## Action item
Every entry here should be copied exactly.

## Provided information
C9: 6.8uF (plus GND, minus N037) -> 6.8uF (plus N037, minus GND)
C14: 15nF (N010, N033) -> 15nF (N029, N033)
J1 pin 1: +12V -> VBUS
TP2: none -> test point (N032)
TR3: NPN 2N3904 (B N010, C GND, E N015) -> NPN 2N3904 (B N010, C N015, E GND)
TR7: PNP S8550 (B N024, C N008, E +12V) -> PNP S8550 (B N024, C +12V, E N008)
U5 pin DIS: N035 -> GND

## The answer
C9: 6.8uF (plus GND, minus N037) -> 6.8uF (plus N037, minus GND)
C14: 15nF (N010, N033) -> 15nF (N029, N033)
J1 pin 1: +12V -> VBUS
TP2: none -> test point (N032)
TR3: NPN 2N3904 (B N010, C GND, E N015) -> NPN 2N3904 (B N010, C N015, E GND)
TR7: PNP S8550 (B N024, C N008, E +12V) -> PNP S8550 (B N024, C +12V, E N008)
U5 pin DIS: N035 -> GND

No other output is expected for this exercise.